> _Stated goal_
Rewrite the material below, changing "centreline" to "centerline" everywhere it appears and leaving all else untouched.

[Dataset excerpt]
════

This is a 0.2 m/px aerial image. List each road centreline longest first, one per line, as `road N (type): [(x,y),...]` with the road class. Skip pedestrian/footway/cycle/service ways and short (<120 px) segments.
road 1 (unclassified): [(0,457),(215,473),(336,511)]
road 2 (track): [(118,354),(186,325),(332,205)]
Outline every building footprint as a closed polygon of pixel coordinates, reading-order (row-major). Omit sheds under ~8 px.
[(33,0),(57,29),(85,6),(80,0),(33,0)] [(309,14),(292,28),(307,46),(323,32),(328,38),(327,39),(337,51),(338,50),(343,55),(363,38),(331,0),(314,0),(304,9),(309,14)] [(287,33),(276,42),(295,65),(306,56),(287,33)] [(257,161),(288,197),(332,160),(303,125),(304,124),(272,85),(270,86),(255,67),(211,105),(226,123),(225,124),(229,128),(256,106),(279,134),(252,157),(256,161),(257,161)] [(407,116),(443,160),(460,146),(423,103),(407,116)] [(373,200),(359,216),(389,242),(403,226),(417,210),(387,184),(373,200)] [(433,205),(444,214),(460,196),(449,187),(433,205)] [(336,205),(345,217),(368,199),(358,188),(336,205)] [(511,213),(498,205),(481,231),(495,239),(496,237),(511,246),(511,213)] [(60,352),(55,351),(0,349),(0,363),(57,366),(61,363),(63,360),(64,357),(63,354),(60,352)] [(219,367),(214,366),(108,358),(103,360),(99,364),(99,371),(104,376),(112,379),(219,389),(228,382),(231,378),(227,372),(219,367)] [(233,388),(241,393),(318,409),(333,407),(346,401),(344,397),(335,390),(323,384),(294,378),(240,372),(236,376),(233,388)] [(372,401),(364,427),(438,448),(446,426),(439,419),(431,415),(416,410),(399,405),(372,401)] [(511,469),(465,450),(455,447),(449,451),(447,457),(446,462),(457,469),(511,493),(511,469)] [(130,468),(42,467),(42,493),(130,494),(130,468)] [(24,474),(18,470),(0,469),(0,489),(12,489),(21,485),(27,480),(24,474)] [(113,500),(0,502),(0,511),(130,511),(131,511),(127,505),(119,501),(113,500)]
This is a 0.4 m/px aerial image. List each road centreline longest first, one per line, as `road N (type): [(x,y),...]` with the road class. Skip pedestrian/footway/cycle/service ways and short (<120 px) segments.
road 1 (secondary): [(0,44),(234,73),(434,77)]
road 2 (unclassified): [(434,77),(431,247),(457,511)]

════

> _Full output_
This is a 0.2 m/px aerial image. List each road centerline longest first, one per line, as `road N (type): [(x,y),...]` with the road class. Skip pedestrian/footway/cycle/service ways and short (<120 px) segments.
road 1 (unclassified): [(0,457),(215,473),(336,511)]
road 2 (track): [(118,354),(186,325),(332,205)]
Outline every building footprint as a closed polygon of pixel coordinates, reading-order (row-major). Omit sheds under ~8 px.
[(33,0),(57,29),(85,6),(80,0),(33,0)] [(309,14),(292,28),(307,46),(323,32),(328,38),(327,39),(337,51),(338,50),(343,55),(363,38),(331,0),(314,0),(304,9),(309,14)] [(287,33),(276,42),(295,65),(306,56),(287,33)] [(257,161),(288,197),(332,160),(303,125),(304,124),(272,85),(270,86),(255,67),(211,105),(226,123),(225,124),(229,128),(256,106),(279,134),(252,157),(256,161),(257,161)] [(407,116),(443,160),(460,146),(423,103),(407,116)] [(373,200),(359,216),(389,242),(403,226),(417,210),(387,184),(373,200)] [(433,205),(444,214),(460,196),(449,187),(433,205)] [(336,205),(345,217),(368,199),(358,188),(336,205)] [(511,213),(498,205),(481,231),(495,239),(496,237),(511,246),(511,213)] [(60,352),(55,351),(0,349),(0,363),(57,366),(61,363),(63,360),(64,357),(63,354),(60,352)] [(219,367),(214,366),(108,358),(103,360),(99,364),(99,371),(104,376),(112,379),(219,389),(228,382),(231,378),(227,372),(219,367)] [(233,388),(241,393),(318,409),(333,407),(346,401),(344,397),(335,390),(323,384),(294,378),(240,372),(236,376),(233,388)] [(372,401),(364,427),(438,448),(446,426),(439,419),(431,415),(416,410),(399,405),(372,401)] [(511,469),(465,450),(455,447),(449,451),(447,457),(446,462),(457,469),(511,493),(511,469)] [(130,468),(42,467),(42,493),(130,494),(130,468)] [(24,474),(18,470),(0,469),(0,489),(12,489),(21,485),(27,480),(24,474)] [(113,500),(0,502),(0,511),(130,511),(131,511),(127,505),(119,501),(113,500)]
This is a 0.4 m/px aerial image. List each road centerline longest first, one per line, as `road N (type): [(x,y),...]` with the road class. Skip pedestrian/footway/cycle/service ways and short (<120 px) segments.
road 1 (secondary): [(0,44),(234,73),(434,77)]
road 2 (unclassified): [(434,77),(431,247),(457,511)]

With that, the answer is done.